[PROVIDED MATERIAL Boundary: Start]
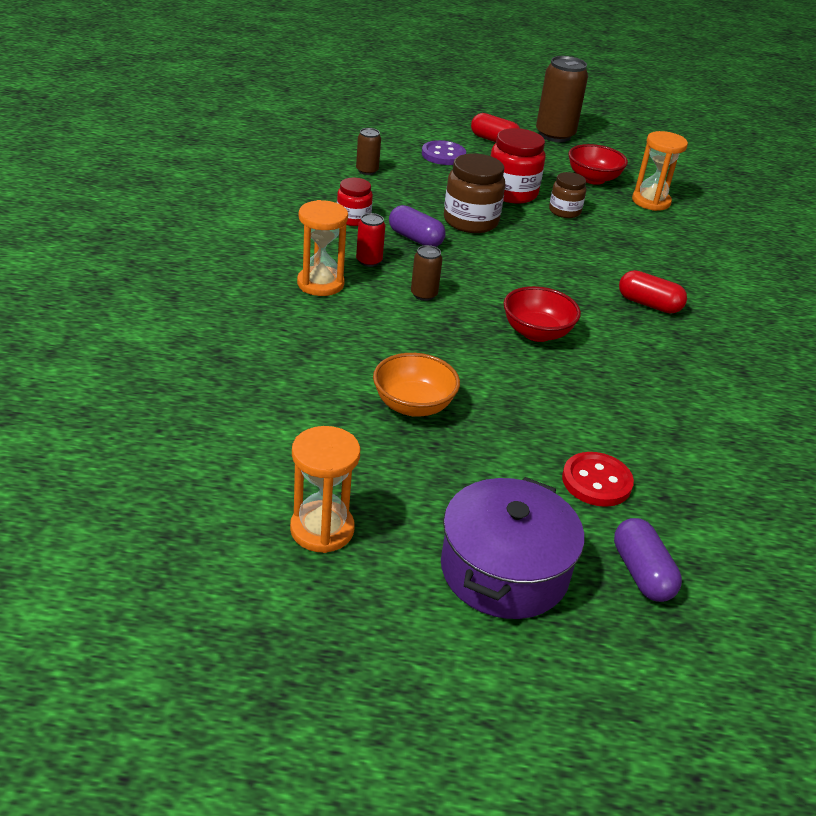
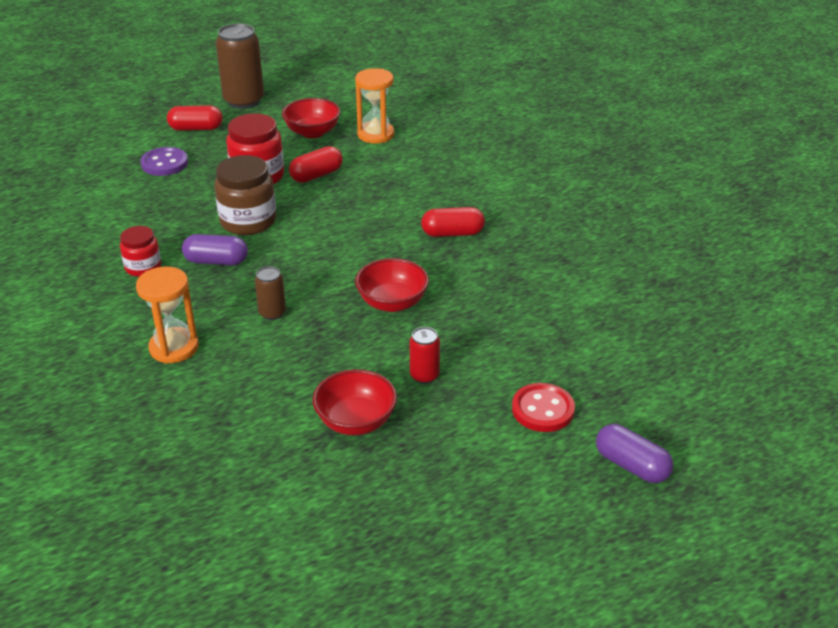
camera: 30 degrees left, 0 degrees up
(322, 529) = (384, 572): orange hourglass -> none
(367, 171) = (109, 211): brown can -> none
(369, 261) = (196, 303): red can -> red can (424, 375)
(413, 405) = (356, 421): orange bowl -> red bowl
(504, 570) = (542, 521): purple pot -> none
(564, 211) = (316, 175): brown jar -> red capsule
[PROVIDED MATERIAL Boundary: End]
[PROVIDED MATERIAL Boundary: Start]
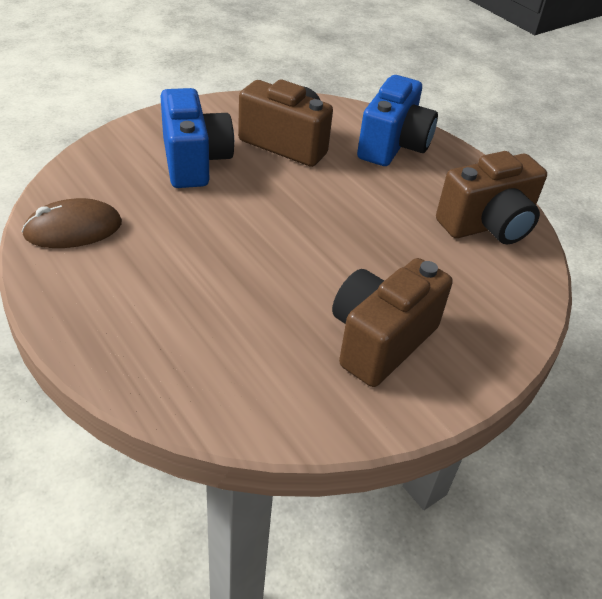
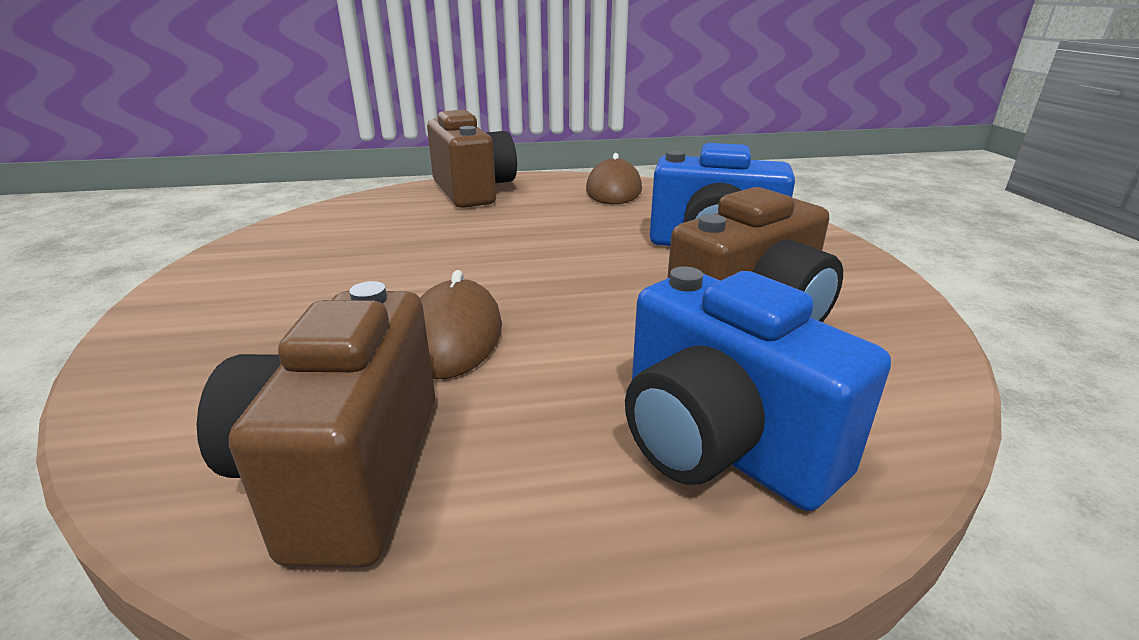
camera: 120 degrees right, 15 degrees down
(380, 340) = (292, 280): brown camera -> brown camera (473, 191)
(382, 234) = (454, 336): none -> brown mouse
[PROVIDED MATERIAL Boundary: End]
PROBLEM TO WORK ON:
Out of the data above, transcribe exactly and only the lines starting with the line that has "camera: 30 degrees left, 0 degrees up" and going on through the line that has "(564, 211) = (316, 175): brown", both included.

WRITTEN SOLUTION:
camera: 30 degrees left, 0 degrees up
(322, 529) = (384, 572): orange hourglass -> none
(367, 171) = (109, 211): brown can -> none
(369, 261) = (196, 303): red can -> red can (424, 375)
(413, 405) = (356, 421): orange bowl -> red bowl
(504, 570) = (542, 521): purple pot -> none
(564, 211) = (316, 175): brown jar -> red capsule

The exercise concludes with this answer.